▶ **WORK TO BE COMPLETED**
Could you restate word for word only the lines below from the one holding "none -> green 1x2 brick [453,400,541,488]" to the one holding "none -> yellow 1x1 round", inclusive, and leave out the pictures?

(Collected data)
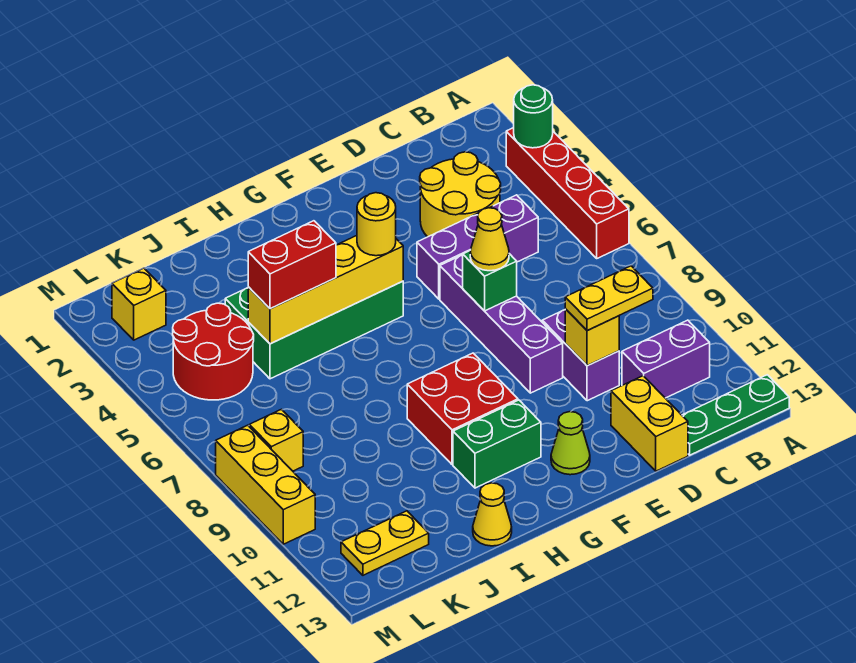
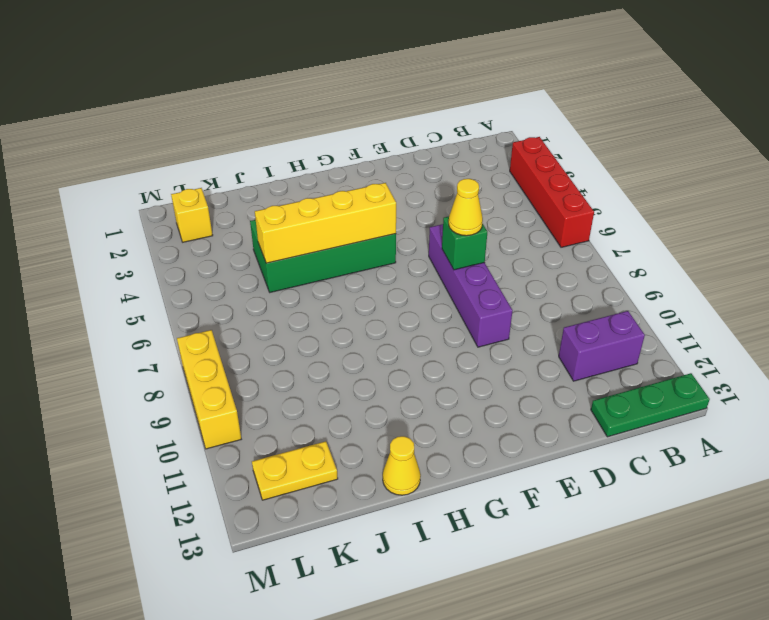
none -> yellow 2x2 round brick [420,152,501,237]
none -> purple 1x3 brick [417,195,538,299]
none -> purple 1x2 brick [542,310,619,401]

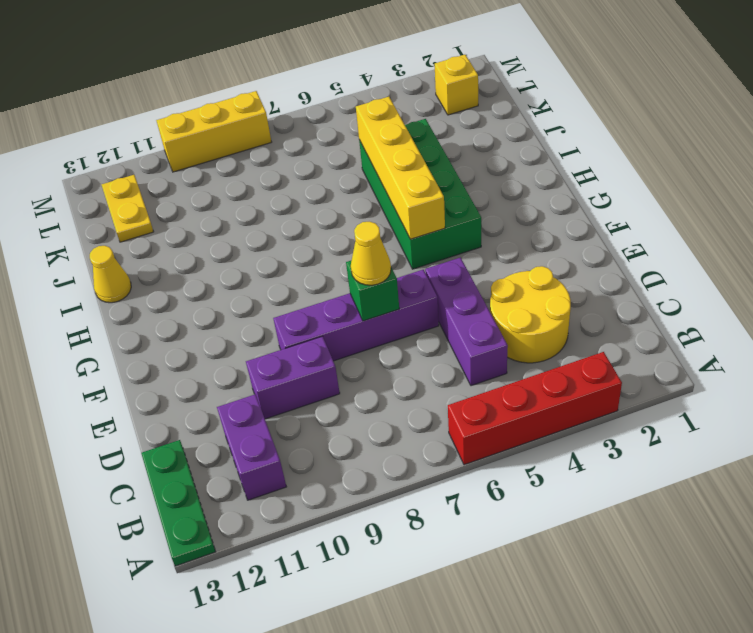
none -> yellow 1x2 brick [611,376,688,471]
none -> lime 1x1 cone [551,412,590,475]
none -> red 2x2 brick [407,353,518,465]

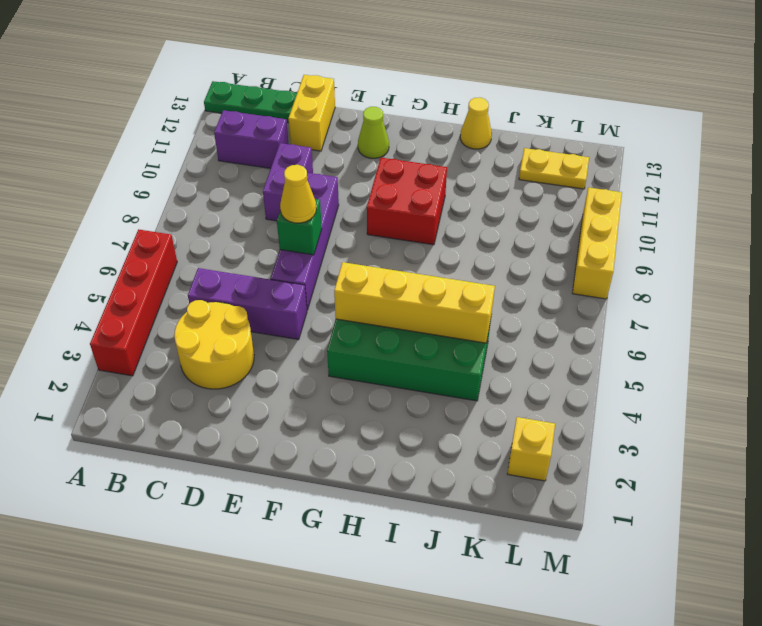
none -> green 1x2 brick [453,400,541,488]
none -> red 2x2 round brick [173,303,254,400]
none -> yellow 1x1 brick [249,409,303,471]

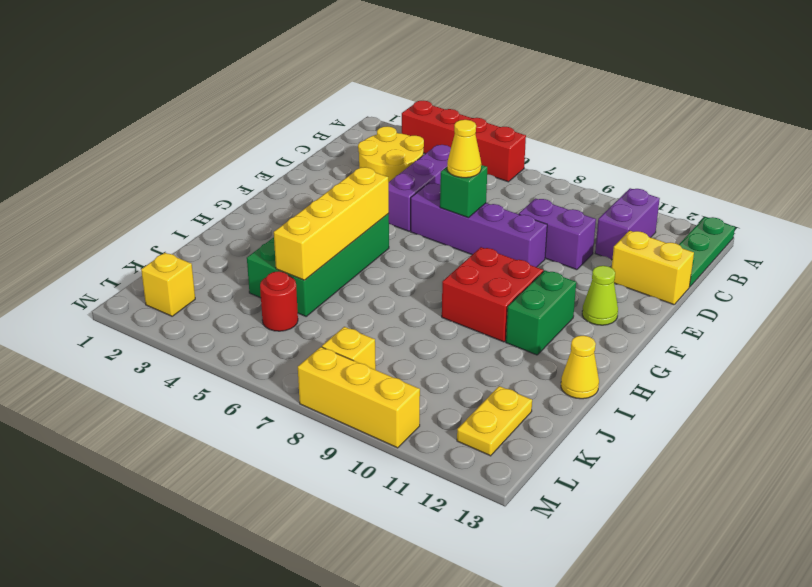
red 1x1 round brick [260,271,298,331] -> red 2x2 round brick [173,303,254,400]
none -> green 1x1 round brick [514,85,553,148]
none -> yellow 1x1 brick [565,309,619,366]
none -> yellow 1x2 plate [565,266,653,331]

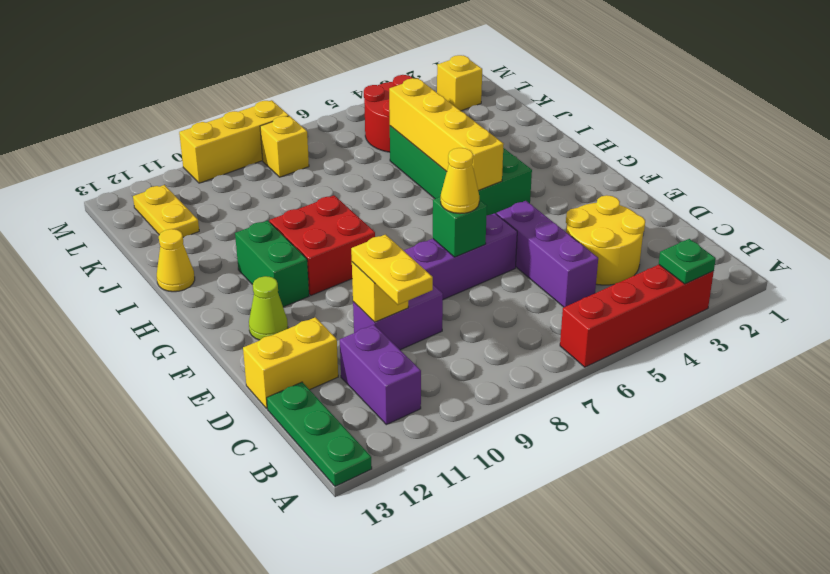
green 1x1 plate [659,239,716,284] -> green 1x1 round brick [514,85,553,148]
none -> yellow 1x1 round brick [357,193,396,256]
none -> red 1x2 brick [248,221,336,309]

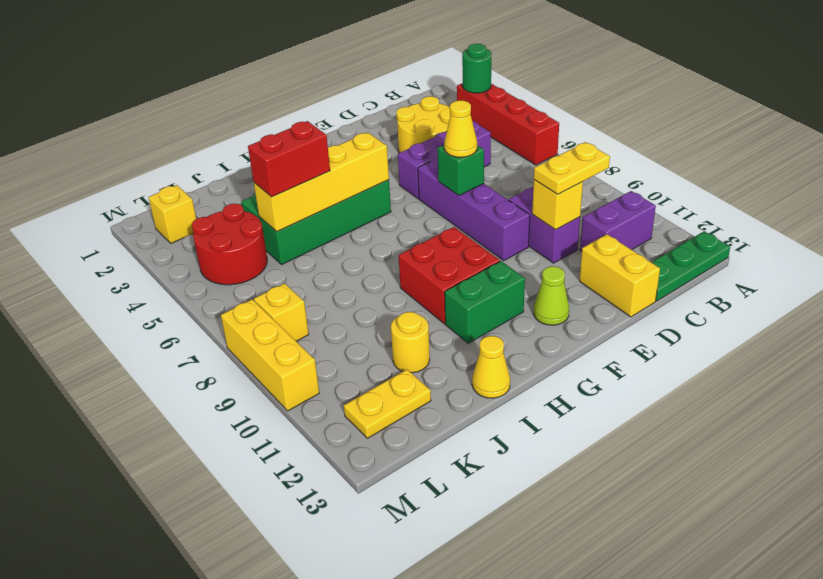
yellow 1x1 round brick [391,312,430,373] -> yellow 1x1 round brick moved to [357,193,396,256]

▶ **ANSWER**
none -> green 1x2 brick [453,400,541,488]
none -> red 2x2 round brick [173,303,254,400]
none -> yellow 1x1 brick [249,409,303,471]

red 1x1 round brick [260,271,298,331] -> red 2x2 round brick [173,303,254,400]
none -> green 1x1 round brick [514,85,553,148]
none -> yellow 1x1 brick [565,309,619,366]
none -> yellow 1x2 plate [565,266,653,331]

green 1x1 plate [659,239,716,284] -> green 1x1 round brick [514,85,553,148]
none -> yellow 1x1 round brick [357,193,396,256]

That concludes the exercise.